Collected data entries
---

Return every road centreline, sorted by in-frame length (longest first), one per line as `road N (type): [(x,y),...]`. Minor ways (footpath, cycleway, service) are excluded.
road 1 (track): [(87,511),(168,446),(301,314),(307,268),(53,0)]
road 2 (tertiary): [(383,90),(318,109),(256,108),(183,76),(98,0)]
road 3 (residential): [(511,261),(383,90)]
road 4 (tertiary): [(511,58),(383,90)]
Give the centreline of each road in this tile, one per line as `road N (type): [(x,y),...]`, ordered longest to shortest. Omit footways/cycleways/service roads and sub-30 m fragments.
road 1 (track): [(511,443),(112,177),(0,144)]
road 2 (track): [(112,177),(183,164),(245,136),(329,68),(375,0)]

---

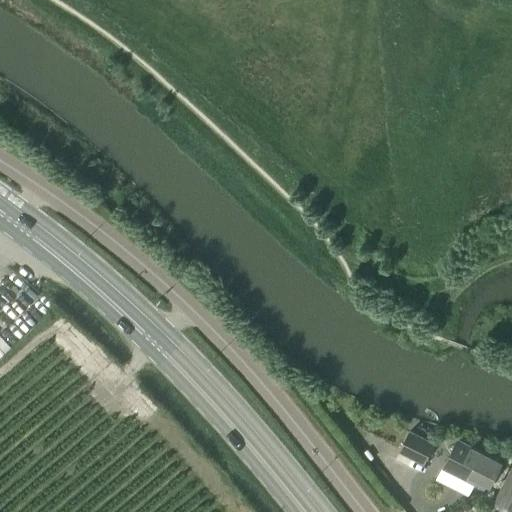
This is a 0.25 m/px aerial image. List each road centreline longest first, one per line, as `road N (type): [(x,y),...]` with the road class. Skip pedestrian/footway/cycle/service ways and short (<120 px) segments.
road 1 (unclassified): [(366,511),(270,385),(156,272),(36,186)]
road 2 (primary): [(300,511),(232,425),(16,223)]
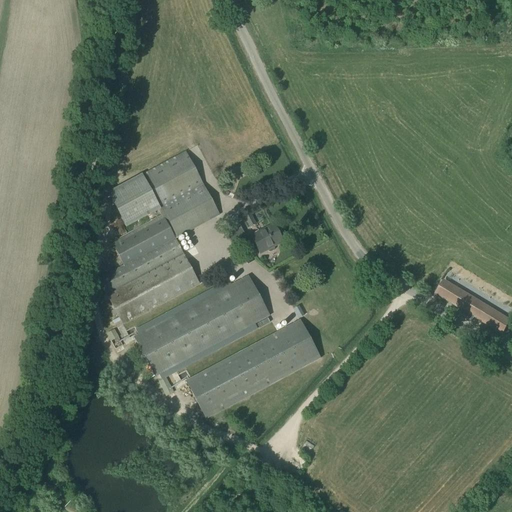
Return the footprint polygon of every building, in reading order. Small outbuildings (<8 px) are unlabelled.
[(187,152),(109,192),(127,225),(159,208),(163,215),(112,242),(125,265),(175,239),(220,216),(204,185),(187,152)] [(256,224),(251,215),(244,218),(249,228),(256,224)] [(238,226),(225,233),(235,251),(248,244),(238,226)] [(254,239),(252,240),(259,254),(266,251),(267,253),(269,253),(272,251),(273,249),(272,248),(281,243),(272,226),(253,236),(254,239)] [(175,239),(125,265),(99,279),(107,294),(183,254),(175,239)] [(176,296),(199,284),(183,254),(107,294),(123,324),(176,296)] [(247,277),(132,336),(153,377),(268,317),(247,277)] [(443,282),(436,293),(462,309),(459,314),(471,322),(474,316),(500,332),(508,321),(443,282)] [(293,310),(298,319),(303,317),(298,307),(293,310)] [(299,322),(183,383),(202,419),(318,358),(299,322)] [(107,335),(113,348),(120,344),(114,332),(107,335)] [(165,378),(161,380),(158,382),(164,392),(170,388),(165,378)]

---

Copy out, character for character, the stretch of items from the line containing "Return every road" through the line containing "road 4 (tertiary): [(511,58),(383,90)]".

Return every road centreline, sorted by in-frame length (longest first), one per line as `road N (type): [(x,y),...]`. Minor ways (footpath, cycleway, service) are excluded.
road 1 (track): [(87,511),(168,446),(301,314),(307,268),(53,0)]
road 2 (tertiary): [(383,90),(318,109),(256,108),(183,76),(98,0)]
road 3 (residential): [(511,261),(383,90)]
road 4 (tertiary): [(511,58),(383,90)]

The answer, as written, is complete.